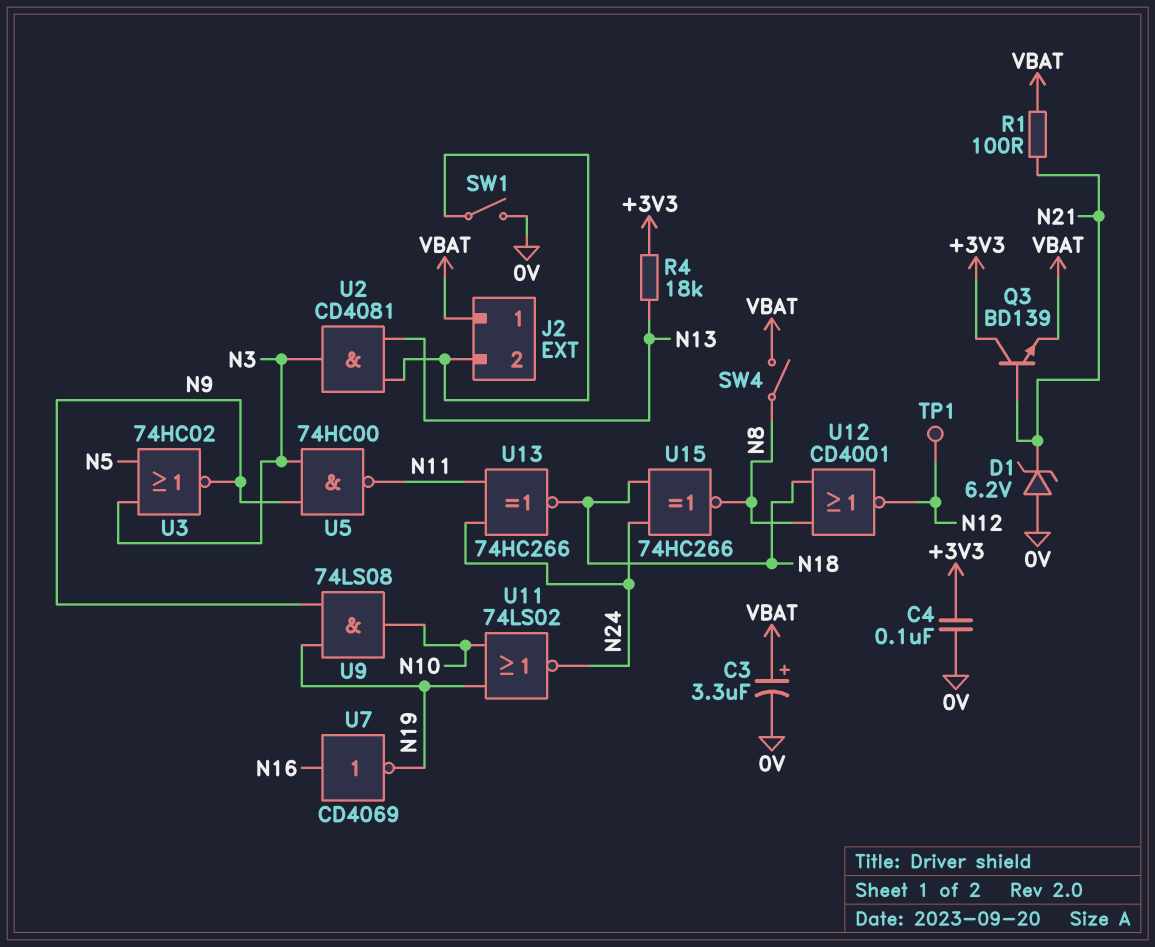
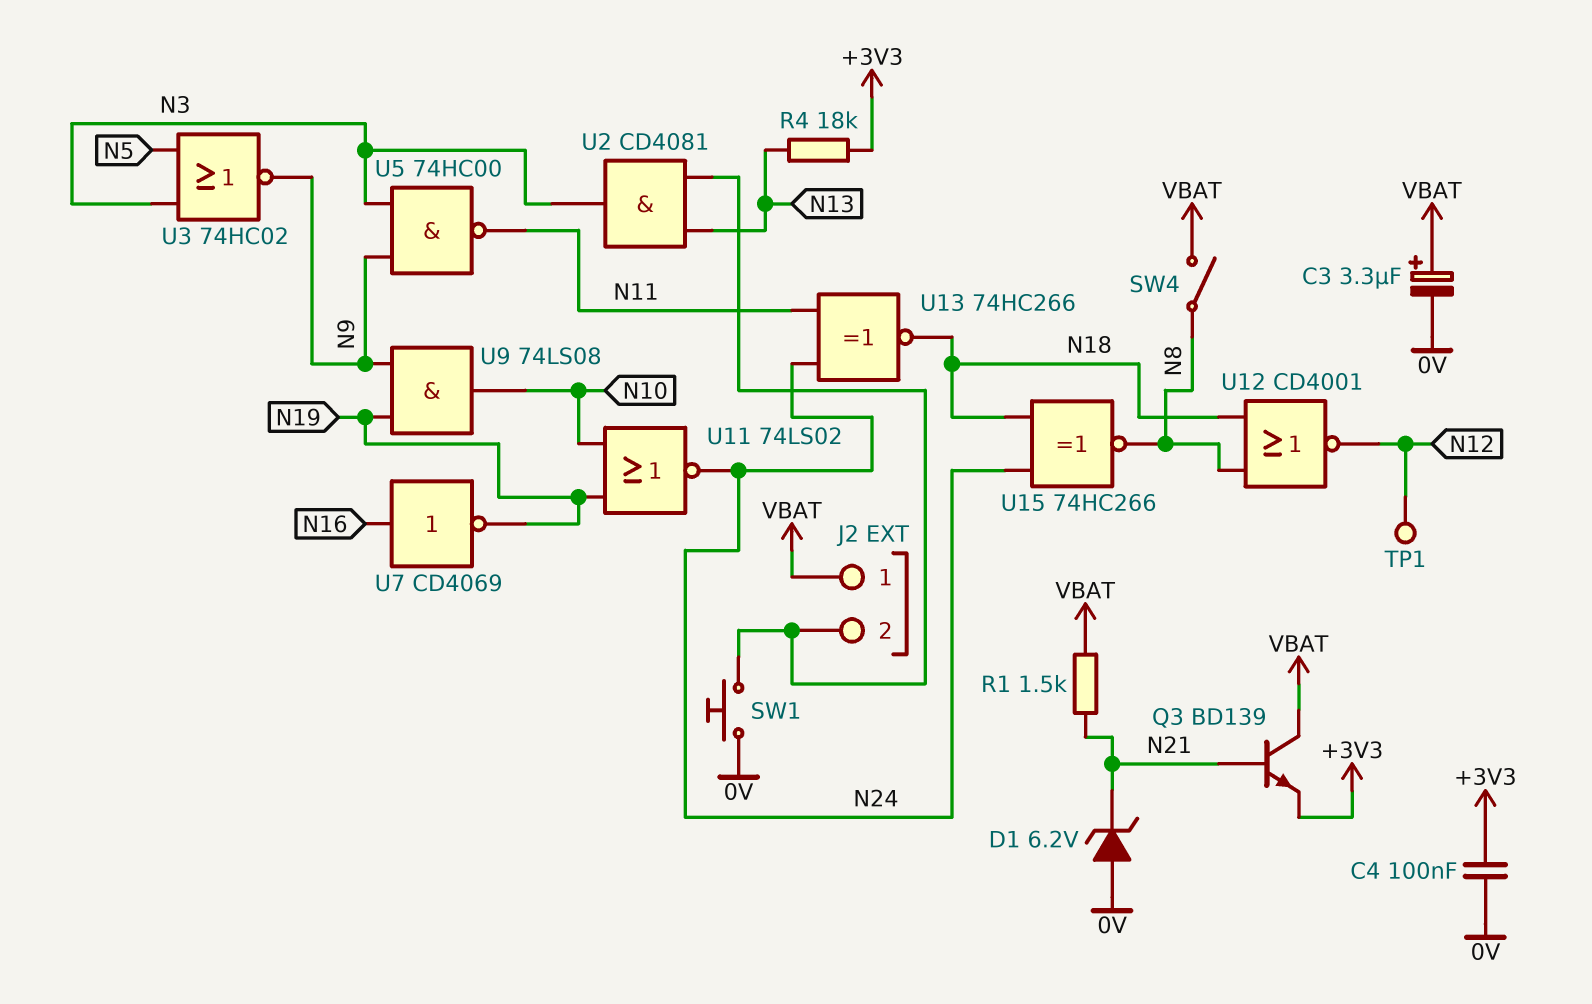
Q3: NPN BD139 (B N21, C +3V3, E VBAT) -> NPN BD139 (B N21, C VBAT, E +3V3)
R1: 100 (N21, VBAT) -> 1.5k (N21, VBAT)
SW1: switch (0V, J2/2) -> button (0V, J2/2)

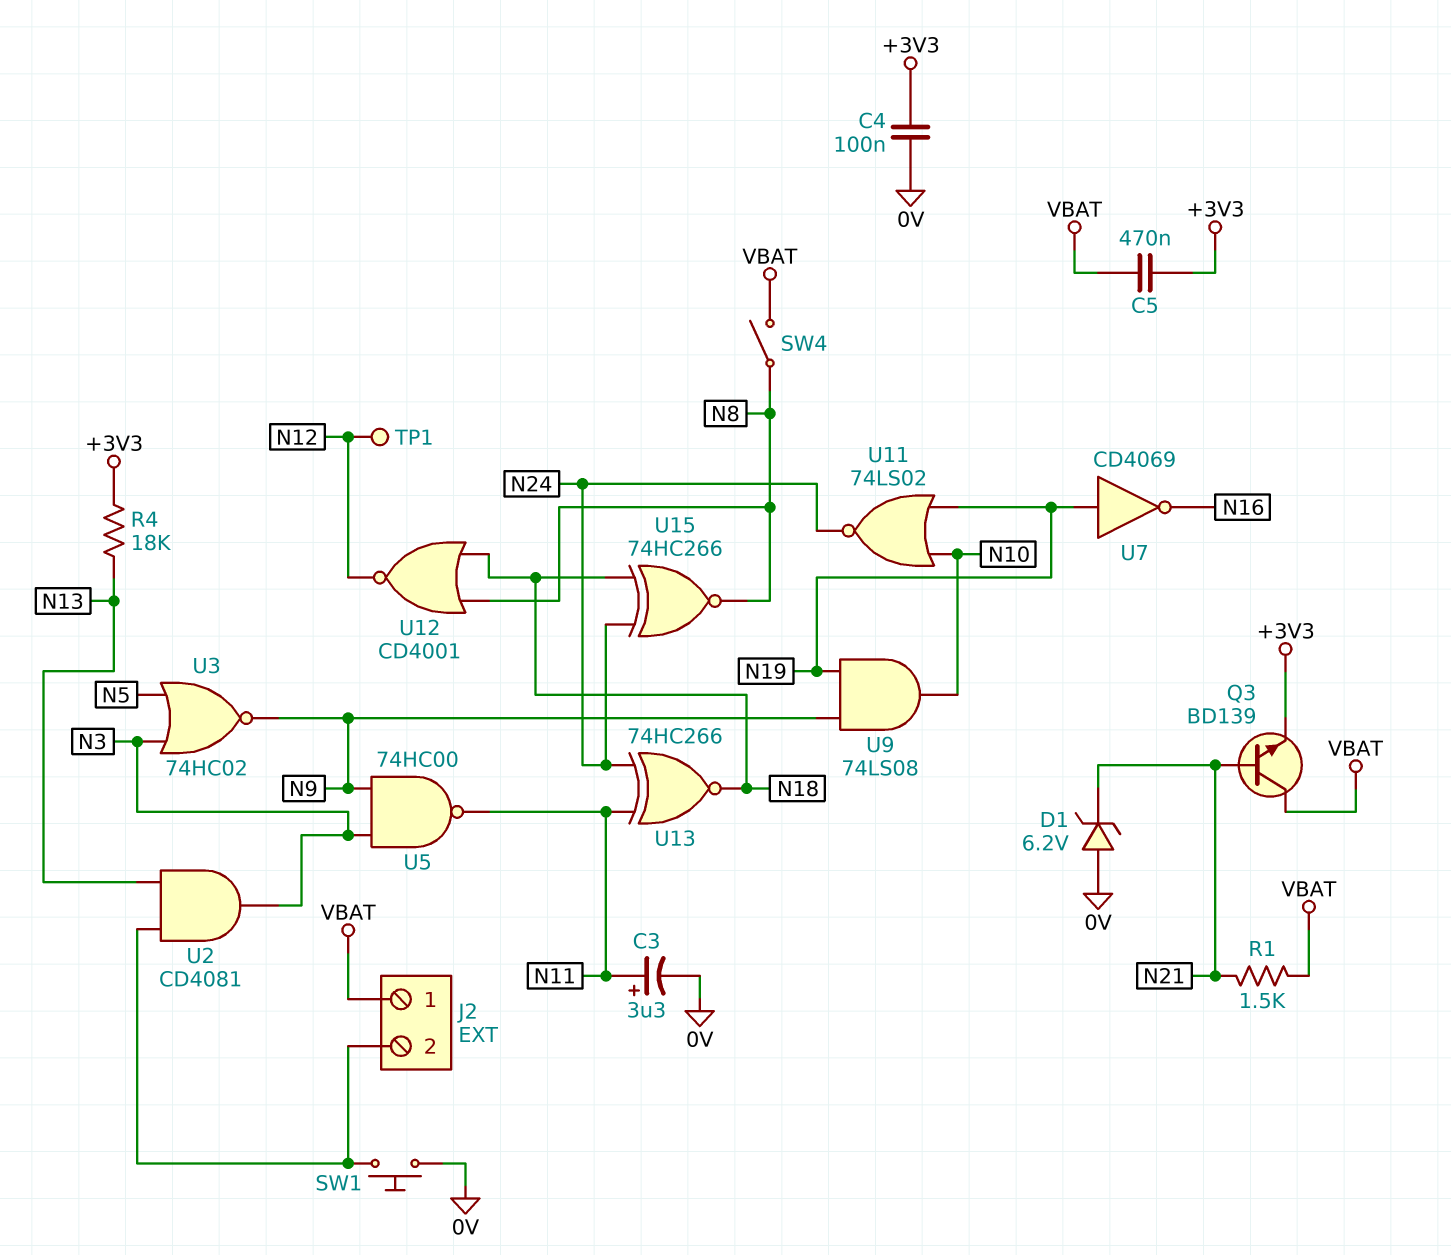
C3: 3.3uF (plus VBAT, minus 0V) -> 3.3uF (plus N11, minus 0V)
C5: none -> 470nF (+3V3, VBAT)
U7: NOT CD4069 (in N16, out N19) -> NOT CD4069 (in N19, out N16)

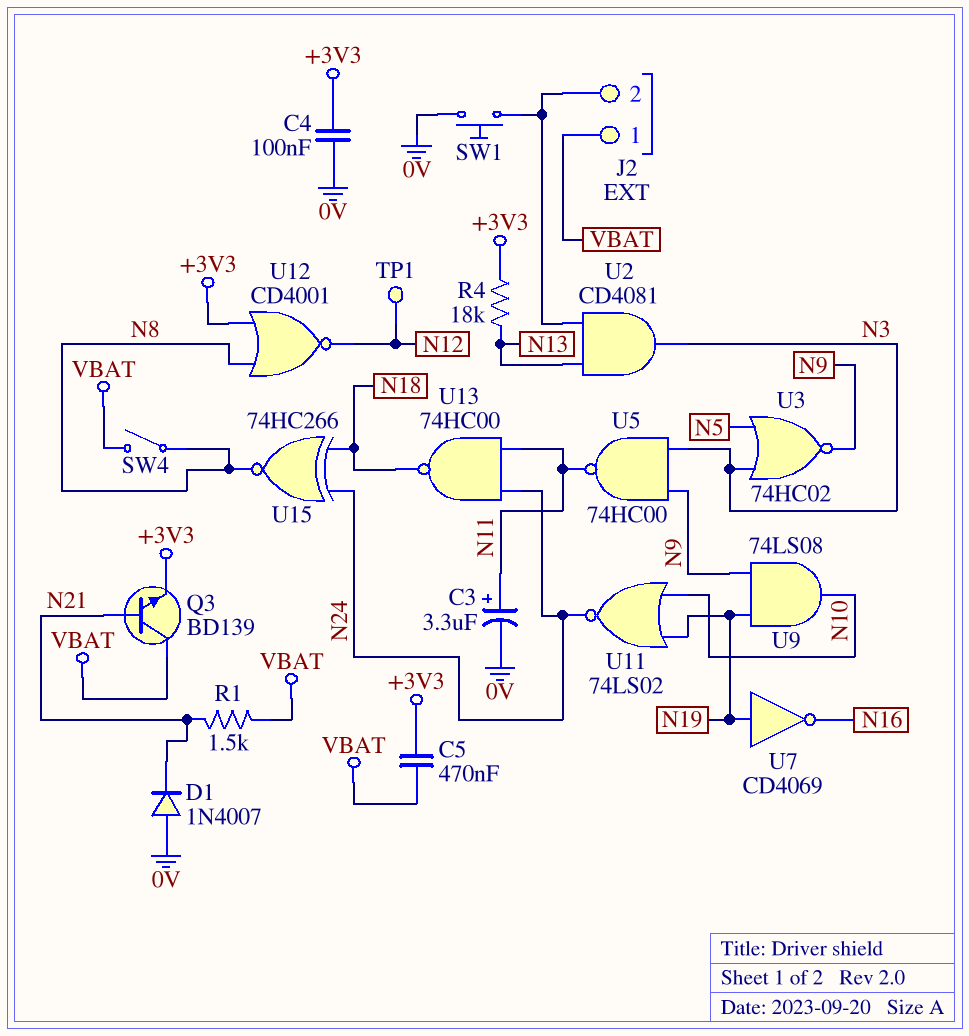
D1: zener 6.2V (A 0V, K N21) -> diode 1N4007 (A 0V, K N21)
U12: NOR CD4001 (in N8, in N18, out N12) -> NOR CD4001 (in +3V3, in N8, out N12)
U13: XNOR 74HC266 (in N11, in N24, out N18) -> NAND 74HC00 (in N11, in N24, out N18)

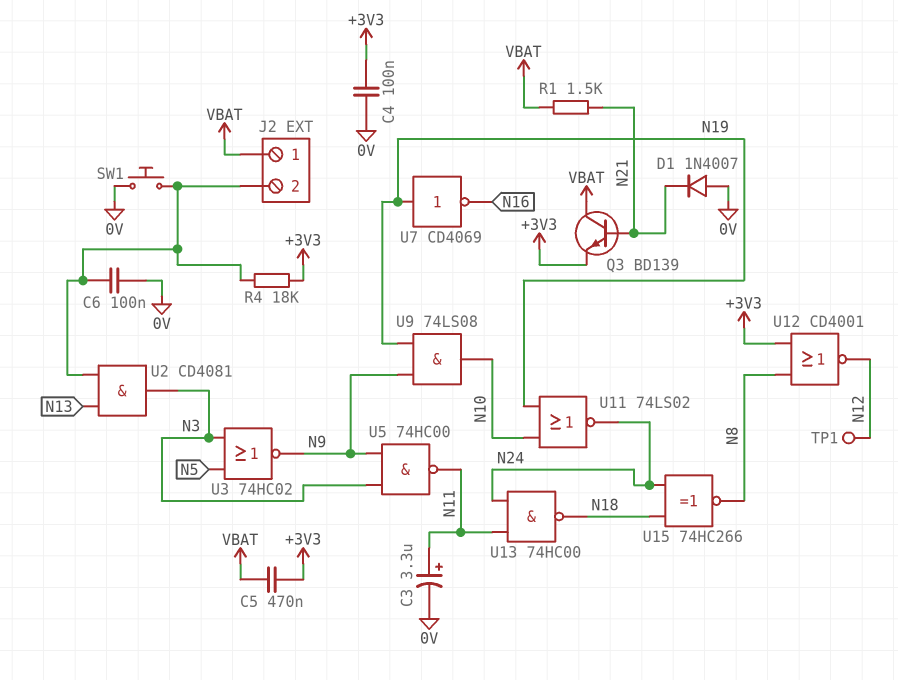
C6: none -> 100nF (0V, J2/2)
R4: 18k (+3V3, N13) -> 18k (+3V3, J2/2)
SW4: switch (N8, VBAT) -> none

━━━━━━━━━━

To do: An exact copy of the records above is needed, with the pictures removed.

Solution to this problem:
Q3: NPN BD139 (B N21, C +3V3, E VBAT) -> NPN BD139 (B N21, C VBAT, E +3V3)
R1: 100 (N21, VBAT) -> 1.5k (N21, VBAT)
SW1: switch (0V, J2/2) -> button (0V, J2/2)

C3: 3.3uF (plus VBAT, minus 0V) -> 3.3uF (plus N11, minus 0V)
C5: none -> 470nF (+3V3, VBAT)
U7: NOT CD4069 (in N16, out N19) -> NOT CD4069 (in N19, out N16)

D1: zener 6.2V (A 0V, K N21) -> diode 1N4007 (A 0V, K N21)
U12: NOR CD4001 (in N8, in N18, out N12) -> NOR CD4001 (in +3V3, in N8, out N12)
U13: XNOR 74HC266 (in N11, in N24, out N18) -> NAND 74HC00 (in N11, in N24, out N18)

C6: none -> 100nF (0V, J2/2)
R4: 18k (+3V3, N13) -> 18k (+3V3, J2/2)
SW4: switch (N8, VBAT) -> none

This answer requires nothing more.